▸ What this task involves:
What is needed is a copy of each line in the listing below that contains "XSHUT".

Content starts

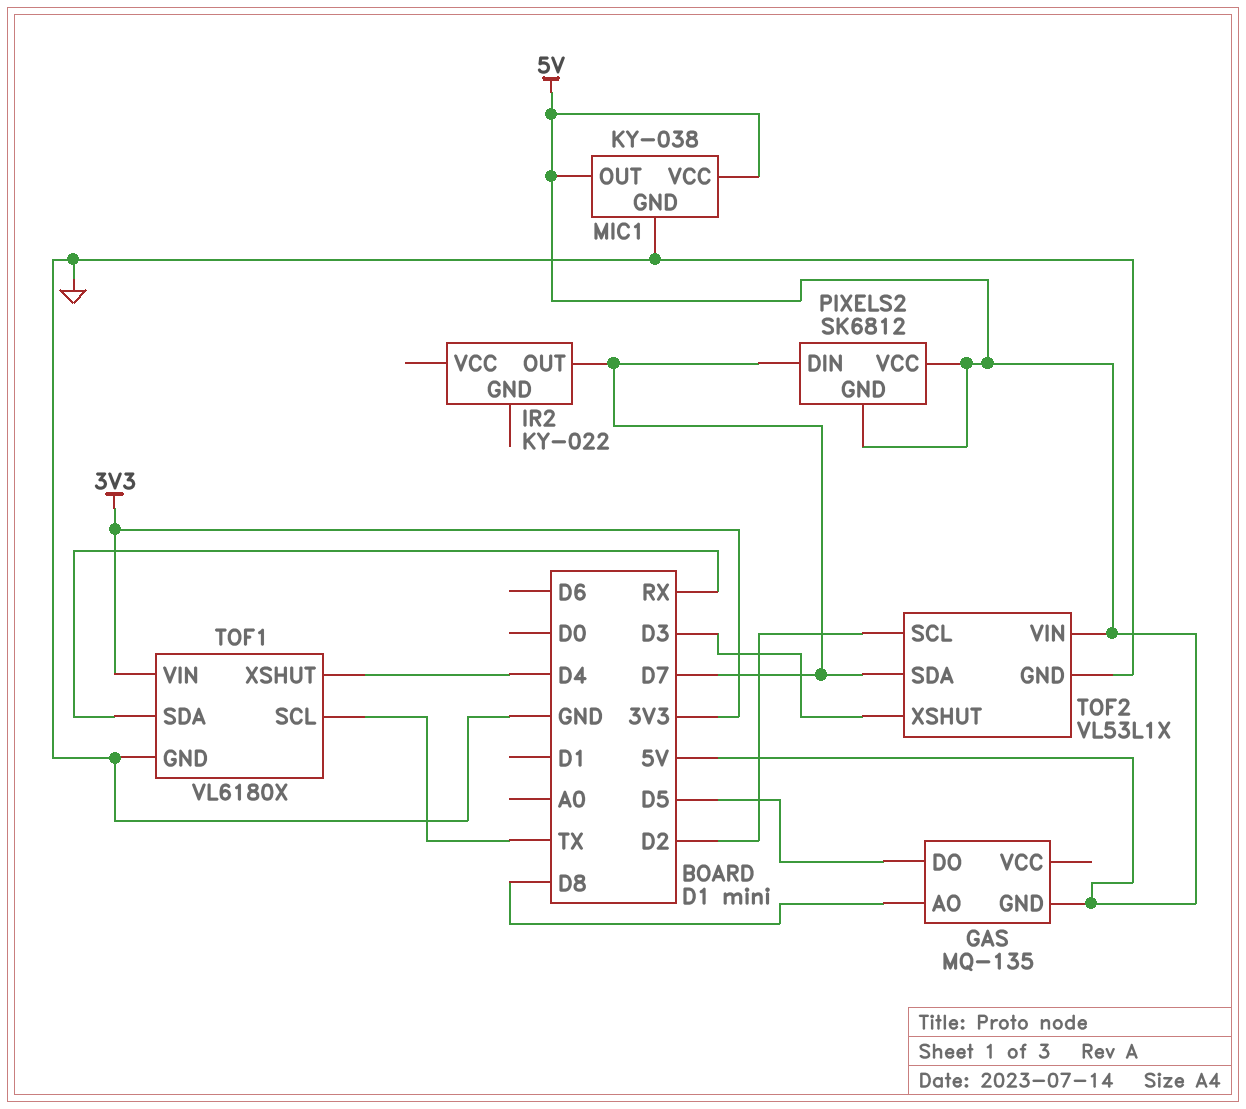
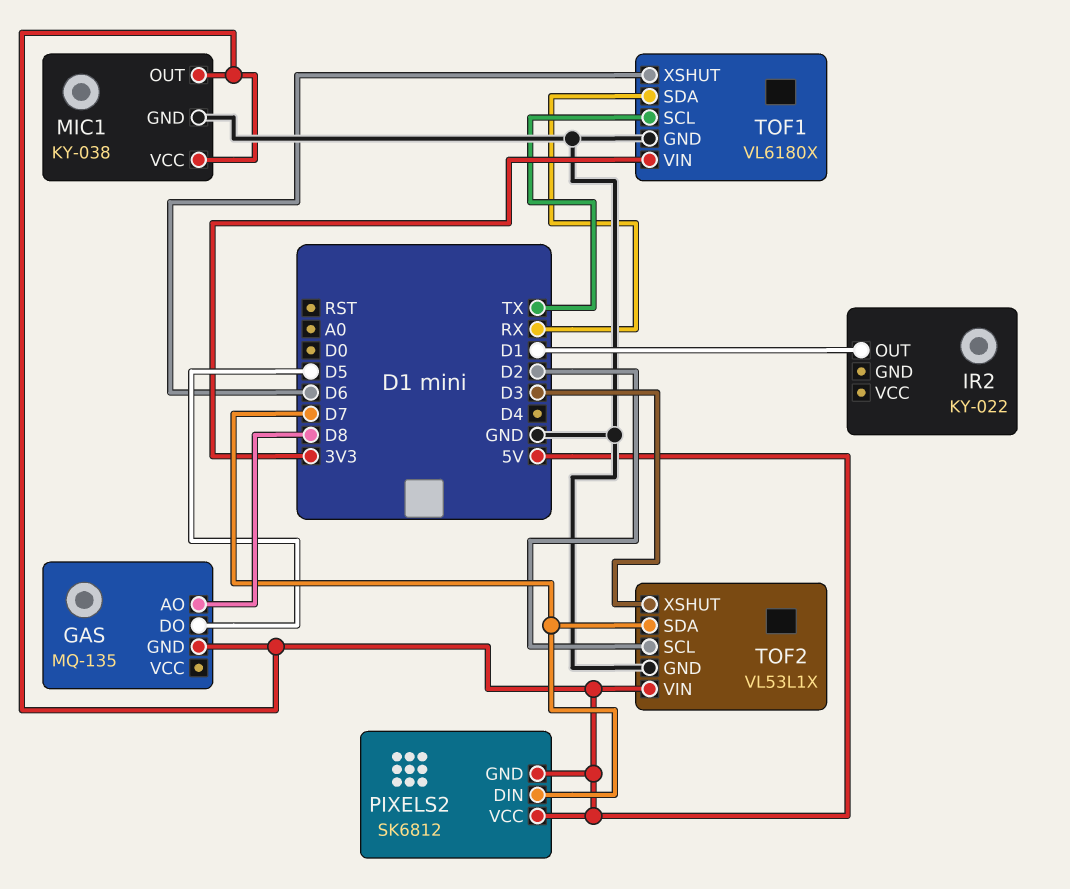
IR2 pin OUT: D7 -> D1
TOF1 pin XSHUT: D4 -> D6

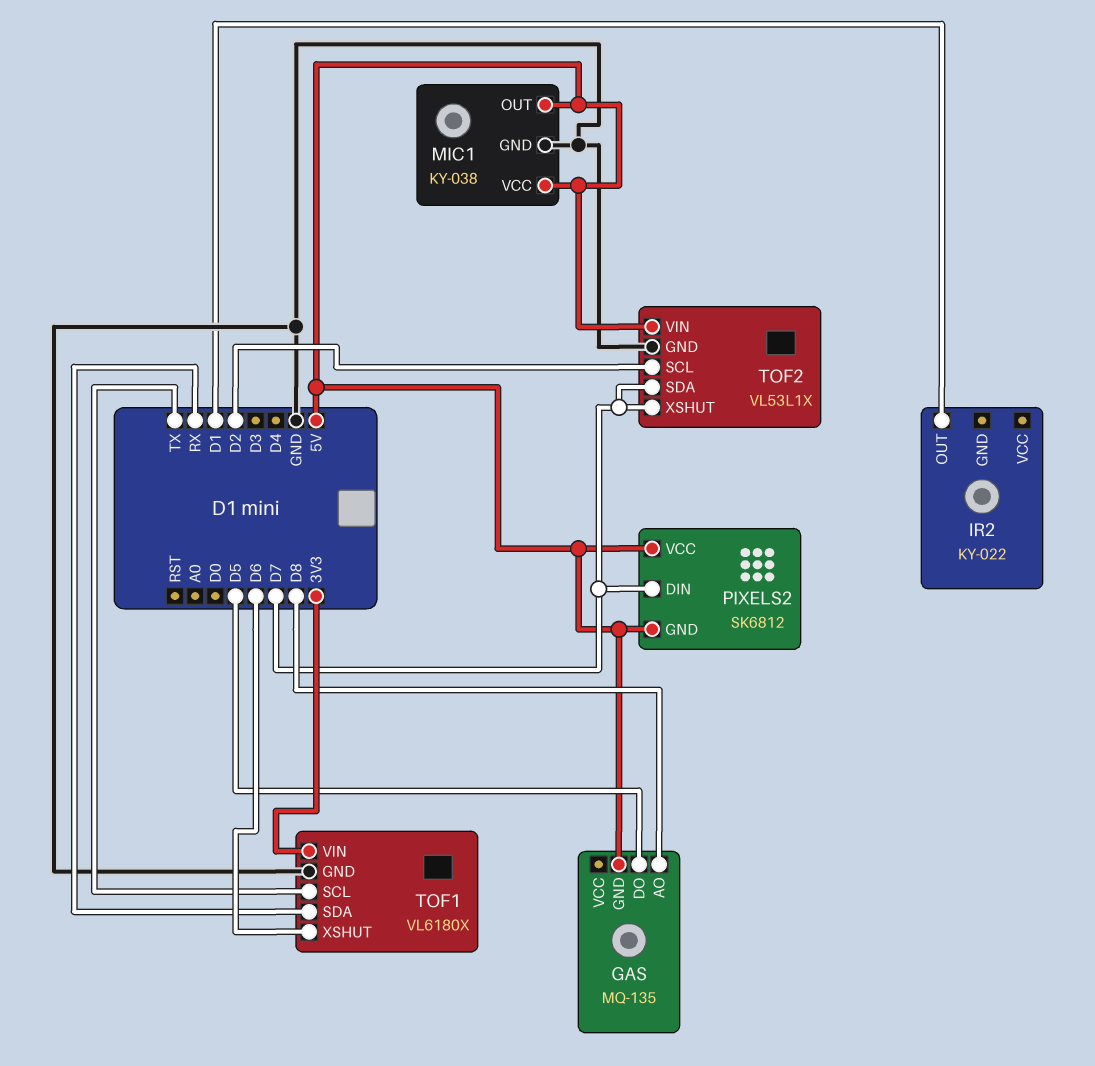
TOF2 pin XSHUT: D3 -> D7

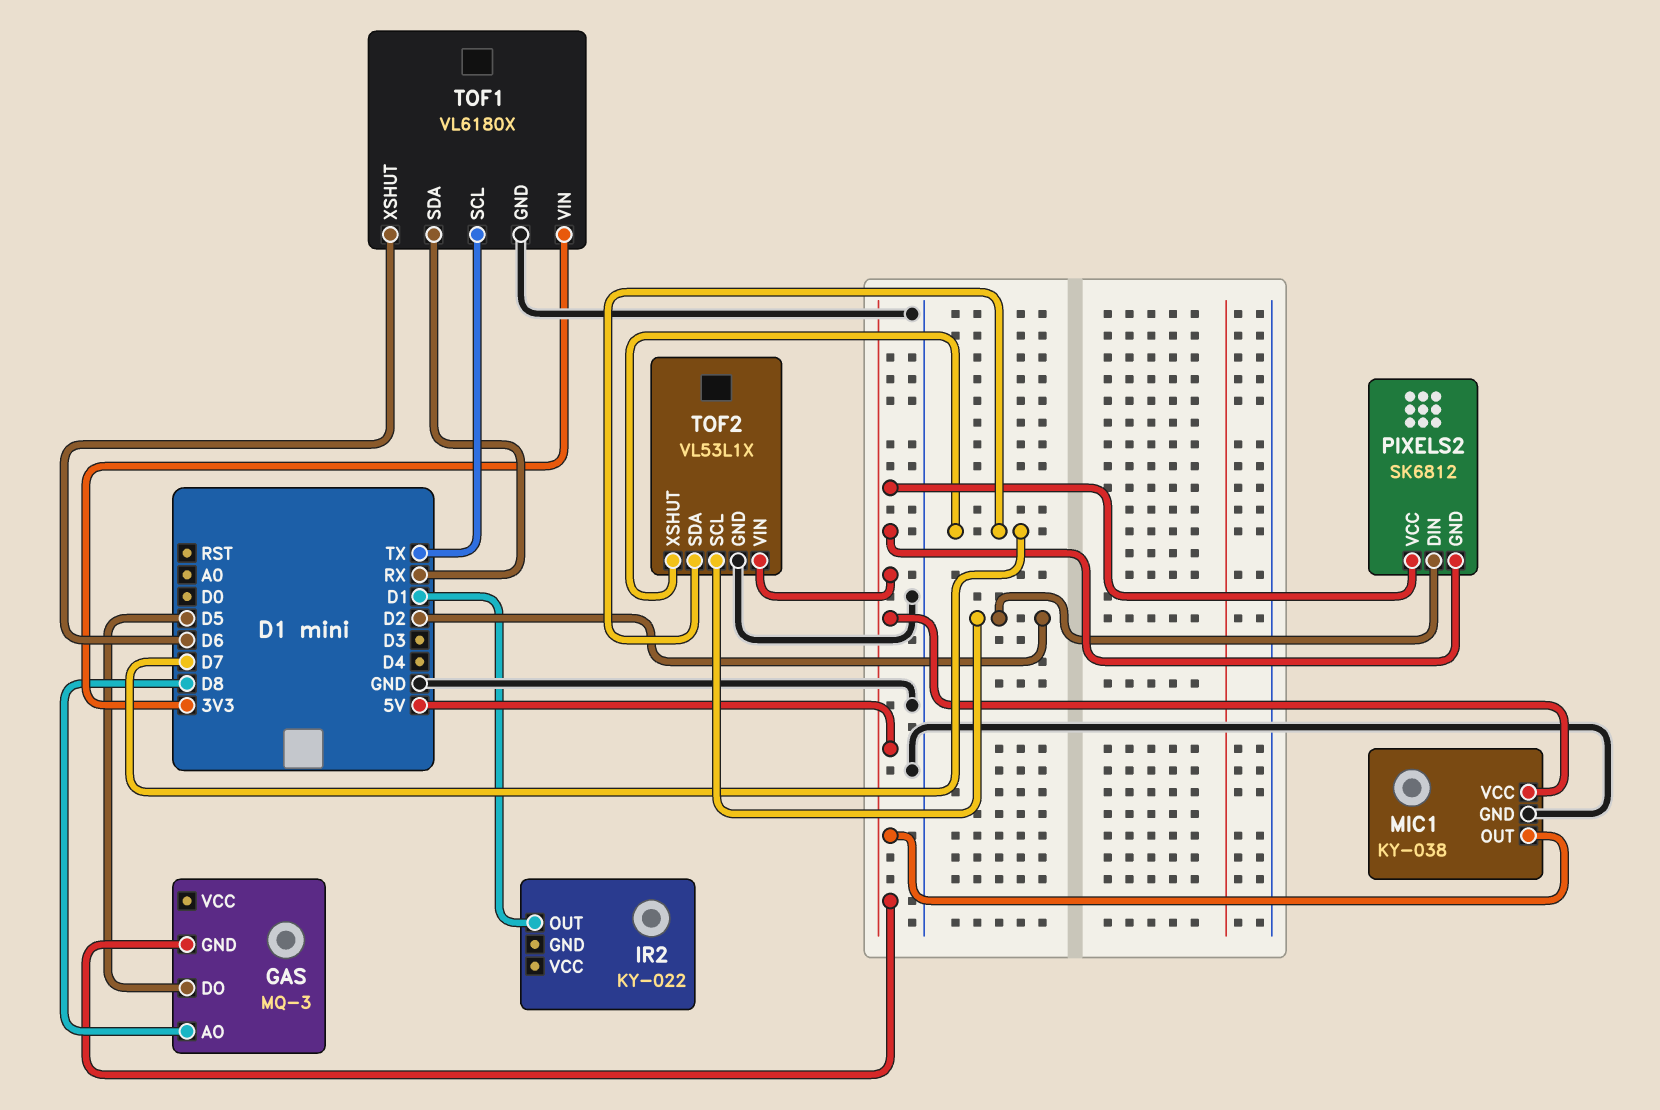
GAS: MQ-135 -> MQ-3
PIXELS2 pin DIN: D7 -> D2

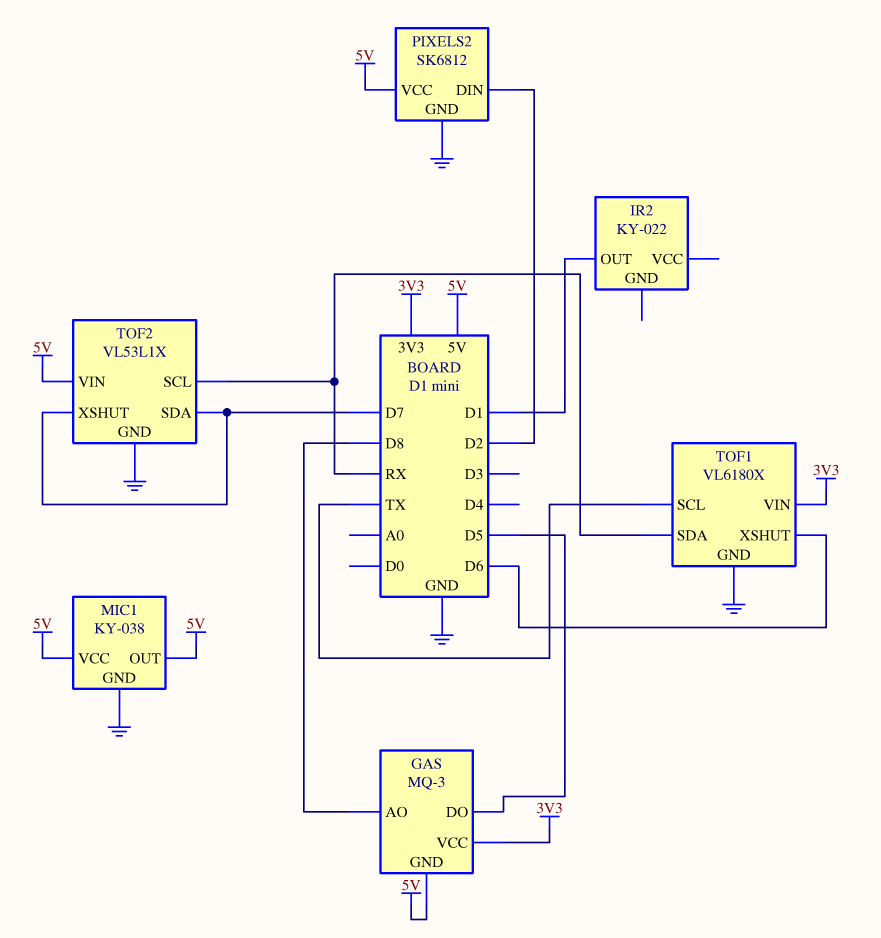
GAS pin VCC: none -> 3V3
PIXELS2 pin GND: 5V -> GND
TOF2 pin SCL: D2 -> RX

Content ends

▸ Output of the task:
TOF1 pin XSHUT: D4 -> D6
TOF2 pin XSHUT: D3 -> D7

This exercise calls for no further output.